Problem details: Reproduce the lines below exactly, starting at the one containing "(263, 175) = (232, 200): turquoise" and stopping at the final line.

Supplied material:
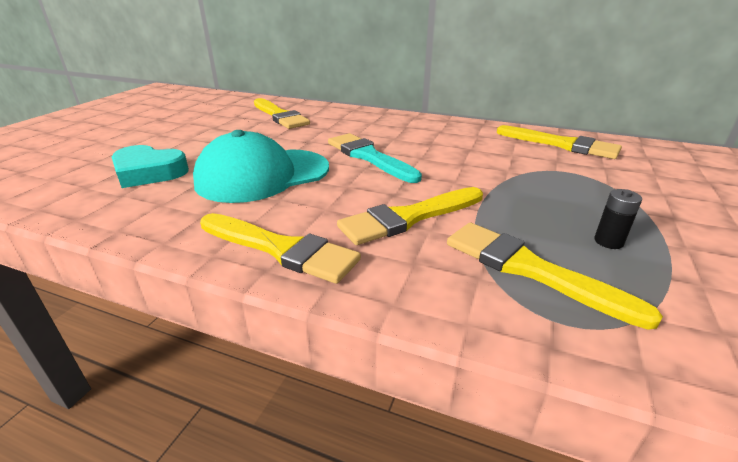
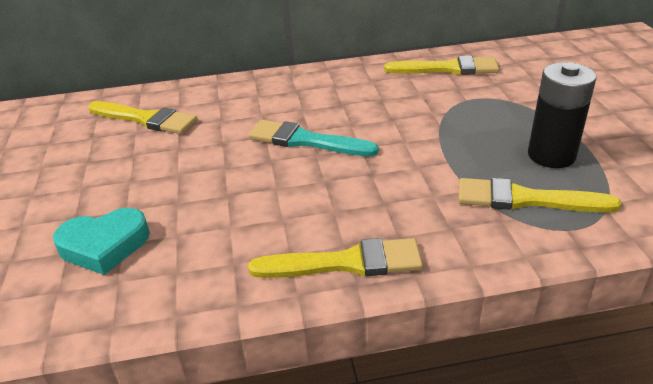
camera: 30 degrees left, 5 degrees up
(263, 175) = (232, 200): turquoise cap -> none
(408, 218) = (407, 191): yellow brush -> none
(608, 241) = (551, 155): black battery -> black battery, size x2.22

Result:
(263, 175) = (232, 200): turquoise cap -> none
(408, 218) = (407, 191): yellow brush -> none
(608, 241) = (551, 155): black battery -> black battery, size x2.22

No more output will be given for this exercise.